[MATERIAL TO PROCESS]:
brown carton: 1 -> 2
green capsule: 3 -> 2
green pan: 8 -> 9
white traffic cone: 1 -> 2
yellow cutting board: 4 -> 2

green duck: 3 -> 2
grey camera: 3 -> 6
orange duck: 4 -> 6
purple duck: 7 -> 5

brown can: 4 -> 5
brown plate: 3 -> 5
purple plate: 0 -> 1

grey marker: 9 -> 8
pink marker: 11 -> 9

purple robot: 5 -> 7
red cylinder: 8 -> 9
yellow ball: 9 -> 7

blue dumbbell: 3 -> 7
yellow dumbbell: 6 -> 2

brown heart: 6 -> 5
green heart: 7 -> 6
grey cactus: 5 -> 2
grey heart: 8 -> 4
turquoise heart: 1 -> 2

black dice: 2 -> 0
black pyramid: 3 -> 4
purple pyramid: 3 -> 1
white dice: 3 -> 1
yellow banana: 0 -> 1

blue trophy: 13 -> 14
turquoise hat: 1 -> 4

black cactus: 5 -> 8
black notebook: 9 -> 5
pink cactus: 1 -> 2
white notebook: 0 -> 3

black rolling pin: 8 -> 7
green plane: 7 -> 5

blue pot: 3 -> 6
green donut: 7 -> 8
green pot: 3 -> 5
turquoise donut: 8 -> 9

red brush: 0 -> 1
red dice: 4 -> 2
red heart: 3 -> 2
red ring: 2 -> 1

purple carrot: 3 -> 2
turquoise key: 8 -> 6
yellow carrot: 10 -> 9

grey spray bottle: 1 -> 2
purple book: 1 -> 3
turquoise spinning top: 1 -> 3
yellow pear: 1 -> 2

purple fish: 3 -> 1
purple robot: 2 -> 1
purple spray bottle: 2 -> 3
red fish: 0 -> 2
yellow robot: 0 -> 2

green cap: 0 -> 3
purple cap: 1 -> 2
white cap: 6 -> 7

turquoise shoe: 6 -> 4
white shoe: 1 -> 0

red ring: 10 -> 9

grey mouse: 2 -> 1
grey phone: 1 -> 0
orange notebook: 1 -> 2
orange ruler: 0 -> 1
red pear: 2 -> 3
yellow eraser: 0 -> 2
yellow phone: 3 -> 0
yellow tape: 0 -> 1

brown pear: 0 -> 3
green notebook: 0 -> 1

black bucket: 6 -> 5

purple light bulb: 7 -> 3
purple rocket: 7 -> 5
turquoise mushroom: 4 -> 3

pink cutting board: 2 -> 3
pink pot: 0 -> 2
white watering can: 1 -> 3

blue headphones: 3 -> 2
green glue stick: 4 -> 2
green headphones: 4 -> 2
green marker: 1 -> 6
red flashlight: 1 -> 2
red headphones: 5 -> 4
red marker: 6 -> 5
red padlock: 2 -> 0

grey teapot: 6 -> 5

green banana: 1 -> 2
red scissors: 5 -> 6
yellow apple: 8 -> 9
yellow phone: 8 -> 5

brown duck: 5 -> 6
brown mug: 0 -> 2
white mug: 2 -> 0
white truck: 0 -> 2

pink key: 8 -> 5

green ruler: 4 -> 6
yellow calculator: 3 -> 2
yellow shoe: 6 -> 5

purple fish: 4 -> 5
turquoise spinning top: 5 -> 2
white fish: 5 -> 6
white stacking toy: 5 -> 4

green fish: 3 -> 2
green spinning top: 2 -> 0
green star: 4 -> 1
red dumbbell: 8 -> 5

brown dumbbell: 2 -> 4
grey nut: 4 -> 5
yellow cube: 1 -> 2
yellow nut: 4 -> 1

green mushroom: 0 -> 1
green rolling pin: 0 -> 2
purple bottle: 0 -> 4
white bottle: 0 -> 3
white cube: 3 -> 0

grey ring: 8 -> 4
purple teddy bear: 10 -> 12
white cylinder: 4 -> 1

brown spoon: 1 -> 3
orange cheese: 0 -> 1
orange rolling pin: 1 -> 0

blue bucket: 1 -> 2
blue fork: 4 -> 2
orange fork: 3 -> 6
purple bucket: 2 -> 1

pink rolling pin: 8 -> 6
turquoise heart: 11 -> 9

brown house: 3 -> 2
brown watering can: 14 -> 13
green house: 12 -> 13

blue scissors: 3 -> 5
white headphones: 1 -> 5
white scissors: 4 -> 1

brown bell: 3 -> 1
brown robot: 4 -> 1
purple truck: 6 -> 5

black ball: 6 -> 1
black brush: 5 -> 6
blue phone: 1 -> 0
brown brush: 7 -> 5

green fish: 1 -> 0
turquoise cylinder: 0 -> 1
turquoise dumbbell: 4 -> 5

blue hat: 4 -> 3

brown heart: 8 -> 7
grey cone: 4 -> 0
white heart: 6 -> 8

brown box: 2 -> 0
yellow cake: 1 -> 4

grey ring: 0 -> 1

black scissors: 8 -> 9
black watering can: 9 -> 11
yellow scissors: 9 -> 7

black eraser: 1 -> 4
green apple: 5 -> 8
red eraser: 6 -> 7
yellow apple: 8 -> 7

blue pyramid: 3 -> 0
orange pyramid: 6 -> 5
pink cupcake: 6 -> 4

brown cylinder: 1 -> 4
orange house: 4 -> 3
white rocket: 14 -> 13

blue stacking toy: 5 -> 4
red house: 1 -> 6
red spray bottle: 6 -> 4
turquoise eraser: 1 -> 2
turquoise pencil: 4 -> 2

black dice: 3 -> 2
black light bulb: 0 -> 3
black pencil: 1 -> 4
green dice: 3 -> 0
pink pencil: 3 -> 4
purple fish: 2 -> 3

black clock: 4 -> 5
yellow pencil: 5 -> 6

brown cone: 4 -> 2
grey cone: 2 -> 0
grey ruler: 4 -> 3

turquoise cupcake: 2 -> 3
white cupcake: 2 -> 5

[WHAT YOU WILL DO]:
What are the lines above, starting at the one with "pink cupcake: 6 -> 4" and ending at the one with "grey cone: 2 -> 0"? Give them again exactly, and only them.

[TASK RESULT]:
pink cupcake: 6 -> 4

brown cylinder: 1 -> 4
orange house: 4 -> 3
white rocket: 14 -> 13

blue stacking toy: 5 -> 4
red house: 1 -> 6
red spray bottle: 6 -> 4
turquoise eraser: 1 -> 2
turquoise pencil: 4 -> 2

black dice: 3 -> 2
black light bulb: 0 -> 3
black pencil: 1 -> 4
green dice: 3 -> 0
pink pencil: 3 -> 4
purple fish: 2 -> 3

black clock: 4 -> 5
yellow pencil: 5 -> 6

brown cone: 4 -> 2
grey cone: 2 -> 0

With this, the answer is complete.